» **SHORT TASK**
Rewrite the lines of the material, changing each "dial" to "face" and leaving everything else the same.

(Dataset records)
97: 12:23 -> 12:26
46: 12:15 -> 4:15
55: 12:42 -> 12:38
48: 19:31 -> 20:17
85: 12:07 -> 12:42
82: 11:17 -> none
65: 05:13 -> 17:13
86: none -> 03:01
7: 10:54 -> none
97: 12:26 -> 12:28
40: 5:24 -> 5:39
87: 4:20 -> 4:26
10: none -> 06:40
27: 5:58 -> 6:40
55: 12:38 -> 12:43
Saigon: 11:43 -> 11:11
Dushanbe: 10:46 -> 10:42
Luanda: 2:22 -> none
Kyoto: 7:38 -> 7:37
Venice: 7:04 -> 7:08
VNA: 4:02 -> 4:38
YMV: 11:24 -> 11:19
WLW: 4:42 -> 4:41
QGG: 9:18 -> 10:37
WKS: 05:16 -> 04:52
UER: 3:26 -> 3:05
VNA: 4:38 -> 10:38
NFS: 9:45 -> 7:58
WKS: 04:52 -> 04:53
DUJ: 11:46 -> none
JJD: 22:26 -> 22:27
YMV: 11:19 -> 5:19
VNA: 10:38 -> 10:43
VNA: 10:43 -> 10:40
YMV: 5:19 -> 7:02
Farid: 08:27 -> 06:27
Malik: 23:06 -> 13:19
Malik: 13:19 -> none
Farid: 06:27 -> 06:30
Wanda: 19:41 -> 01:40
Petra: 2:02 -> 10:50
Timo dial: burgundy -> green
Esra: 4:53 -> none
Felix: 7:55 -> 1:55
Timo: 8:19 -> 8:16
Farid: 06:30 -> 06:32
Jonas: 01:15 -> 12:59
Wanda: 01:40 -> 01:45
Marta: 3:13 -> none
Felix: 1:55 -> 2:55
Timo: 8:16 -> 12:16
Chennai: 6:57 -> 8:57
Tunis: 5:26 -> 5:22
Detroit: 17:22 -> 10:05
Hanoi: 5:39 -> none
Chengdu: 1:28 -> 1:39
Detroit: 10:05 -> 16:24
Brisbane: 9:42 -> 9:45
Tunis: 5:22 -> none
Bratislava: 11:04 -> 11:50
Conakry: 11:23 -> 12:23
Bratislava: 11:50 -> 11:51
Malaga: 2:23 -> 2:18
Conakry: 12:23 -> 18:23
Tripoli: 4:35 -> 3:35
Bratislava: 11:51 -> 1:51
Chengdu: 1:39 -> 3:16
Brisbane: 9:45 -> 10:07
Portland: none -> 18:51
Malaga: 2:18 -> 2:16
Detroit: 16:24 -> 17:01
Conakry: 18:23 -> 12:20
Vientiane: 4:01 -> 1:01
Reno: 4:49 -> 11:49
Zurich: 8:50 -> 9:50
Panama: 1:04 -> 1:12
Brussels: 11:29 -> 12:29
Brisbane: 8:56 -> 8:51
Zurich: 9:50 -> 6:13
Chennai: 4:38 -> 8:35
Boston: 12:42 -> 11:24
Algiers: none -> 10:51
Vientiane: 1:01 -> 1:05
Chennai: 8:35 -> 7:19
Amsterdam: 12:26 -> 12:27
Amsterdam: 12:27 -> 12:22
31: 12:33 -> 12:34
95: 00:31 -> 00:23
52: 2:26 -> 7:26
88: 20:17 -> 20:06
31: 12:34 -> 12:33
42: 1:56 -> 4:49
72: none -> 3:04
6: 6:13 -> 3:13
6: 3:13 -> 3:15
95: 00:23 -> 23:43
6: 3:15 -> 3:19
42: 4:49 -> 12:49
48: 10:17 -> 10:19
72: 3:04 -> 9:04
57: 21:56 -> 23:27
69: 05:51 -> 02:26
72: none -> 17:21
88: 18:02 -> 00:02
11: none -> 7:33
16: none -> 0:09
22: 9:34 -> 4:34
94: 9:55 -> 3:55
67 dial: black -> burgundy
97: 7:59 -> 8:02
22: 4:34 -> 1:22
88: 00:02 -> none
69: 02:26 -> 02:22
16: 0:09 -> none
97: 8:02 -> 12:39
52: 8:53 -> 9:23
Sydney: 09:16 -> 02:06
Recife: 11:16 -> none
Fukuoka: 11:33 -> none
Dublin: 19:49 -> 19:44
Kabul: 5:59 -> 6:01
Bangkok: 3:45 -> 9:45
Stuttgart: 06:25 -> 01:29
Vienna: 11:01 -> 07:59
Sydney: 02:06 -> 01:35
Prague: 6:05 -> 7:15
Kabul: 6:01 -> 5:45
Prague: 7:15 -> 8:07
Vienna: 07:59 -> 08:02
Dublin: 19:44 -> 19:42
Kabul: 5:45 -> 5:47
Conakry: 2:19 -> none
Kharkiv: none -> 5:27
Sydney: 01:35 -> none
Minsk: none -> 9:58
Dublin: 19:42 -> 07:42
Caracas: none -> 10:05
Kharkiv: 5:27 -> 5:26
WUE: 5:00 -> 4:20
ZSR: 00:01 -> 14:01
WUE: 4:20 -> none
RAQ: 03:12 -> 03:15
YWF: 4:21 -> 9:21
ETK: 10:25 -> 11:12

» **EXPECTED ANSWER**
97: 12:23 -> 12:26
46: 12:15 -> 4:15
55: 12:42 -> 12:38
48: 19:31 -> 20:17
85: 12:07 -> 12:42
82: 11:17 -> none
65: 05:13 -> 17:13
86: none -> 03:01
7: 10:54 -> none
97: 12:26 -> 12:28
40: 5:24 -> 5:39
87: 4:20 -> 4:26
10: none -> 06:40
27: 5:58 -> 6:40
55: 12:38 -> 12:43
Saigon: 11:43 -> 11:11
Dushanbe: 10:46 -> 10:42
Luanda: 2:22 -> none
Kyoto: 7:38 -> 7:37
Venice: 7:04 -> 7:08
VNA: 4:02 -> 4:38
YMV: 11:24 -> 11:19
WLW: 4:42 -> 4:41
QGG: 9:18 -> 10:37
WKS: 05:16 -> 04:52
UER: 3:26 -> 3:05
VNA: 4:38 -> 10:38
NFS: 9:45 -> 7:58
WKS: 04:52 -> 04:53
DUJ: 11:46 -> none
JJD: 22:26 -> 22:27
YMV: 11:19 -> 5:19
VNA: 10:38 -> 10:43
VNA: 10:43 -> 10:40
YMV: 5:19 -> 7:02
Farid: 08:27 -> 06:27
Malik: 23:06 -> 13:19
Malik: 13:19 -> none
Farid: 06:27 -> 06:30
Wanda: 19:41 -> 01:40
Petra: 2:02 -> 10:50
Timo face: burgundy -> green
Esra: 4:53 -> none
Felix: 7:55 -> 1:55
Timo: 8:19 -> 8:16
Farid: 06:30 -> 06:32
Jonas: 01:15 -> 12:59
Wanda: 01:40 -> 01:45
Marta: 3:13 -> none
Felix: 1:55 -> 2:55
Timo: 8:16 -> 12:16
Chennai: 6:57 -> 8:57
Tunis: 5:26 -> 5:22
Detroit: 17:22 -> 10:05
Hanoi: 5:39 -> none
Chengdu: 1:28 -> 1:39
Detroit: 10:05 -> 16:24
Brisbane: 9:42 -> 9:45
Tunis: 5:22 -> none
Bratislava: 11:04 -> 11:50
Conakry: 11:23 -> 12:23
Bratislava: 11:50 -> 11:51
Malaga: 2:23 -> 2:18
Conakry: 12:23 -> 18:23
Tripoli: 4:35 -> 3:35
Bratislava: 11:51 -> 1:51
Chengdu: 1:39 -> 3:16
Brisbane: 9:45 -> 10:07
Portland: none -> 18:51
Malaga: 2:18 -> 2:16
Detroit: 16:24 -> 17:01
Conakry: 18:23 -> 12:20
Vientiane: 4:01 -> 1:01
Reno: 4:49 -> 11:49
Zurich: 8:50 -> 9:50
Panama: 1:04 -> 1:12
Brussels: 11:29 -> 12:29
Brisbane: 8:56 -> 8:51
Zurich: 9:50 -> 6:13
Chennai: 4:38 -> 8:35
Boston: 12:42 -> 11:24
Algiers: none -> 10:51
Vientiane: 1:01 -> 1:05
Chennai: 8:35 -> 7:19
Amsterdam: 12:26 -> 12:27
Amsterdam: 12:27 -> 12:22
31: 12:33 -> 12:34
95: 00:31 -> 00:23
52: 2:26 -> 7:26
88: 20:17 -> 20:06
31: 12:34 -> 12:33
42: 1:56 -> 4:49
72: none -> 3:04
6: 6:13 -> 3:13
6: 3:13 -> 3:15
95: 00:23 -> 23:43
6: 3:15 -> 3:19
42: 4:49 -> 12:49
48: 10:17 -> 10:19
72: 3:04 -> 9:04
57: 21:56 -> 23:27
69: 05:51 -> 02:26
72: none -> 17:21
88: 18:02 -> 00:02
11: none -> 7:33
16: none -> 0:09
22: 9:34 -> 4:34
94: 9:55 -> 3:55
67 face: black -> burgundy
97: 7:59 -> 8:02
22: 4:34 -> 1:22
88: 00:02 -> none
69: 02:26 -> 02:22
16: 0:09 -> none
97: 8:02 -> 12:39
52: 8:53 -> 9:23
Sydney: 09:16 -> 02:06
Recife: 11:16 -> none
Fukuoka: 11:33 -> none
Dublin: 19:49 -> 19:44
Kabul: 5:59 -> 6:01
Bangkok: 3:45 -> 9:45
Stuttgart: 06:25 -> 01:29
Vienna: 11:01 -> 07:59
Sydney: 02:06 -> 01:35
Prague: 6:05 -> 7:15
Kabul: 6:01 -> 5:45
Prague: 7:15 -> 8:07
Vienna: 07:59 -> 08:02
Dublin: 19:44 -> 19:42
Kabul: 5:45 -> 5:47
Conakry: 2:19 -> none
Kharkiv: none -> 5:27
Sydney: 01:35 -> none
Minsk: none -> 9:58
Dublin: 19:42 -> 07:42
Caracas: none -> 10:05
Kharkiv: 5:27 -> 5:26
WUE: 5:00 -> 4:20
ZSR: 00:01 -> 14:01
WUE: 4:20 -> none
RAQ: 03:12 -> 03:15
YWF: 4:21 -> 9:21
ETK: 10:25 -> 11:12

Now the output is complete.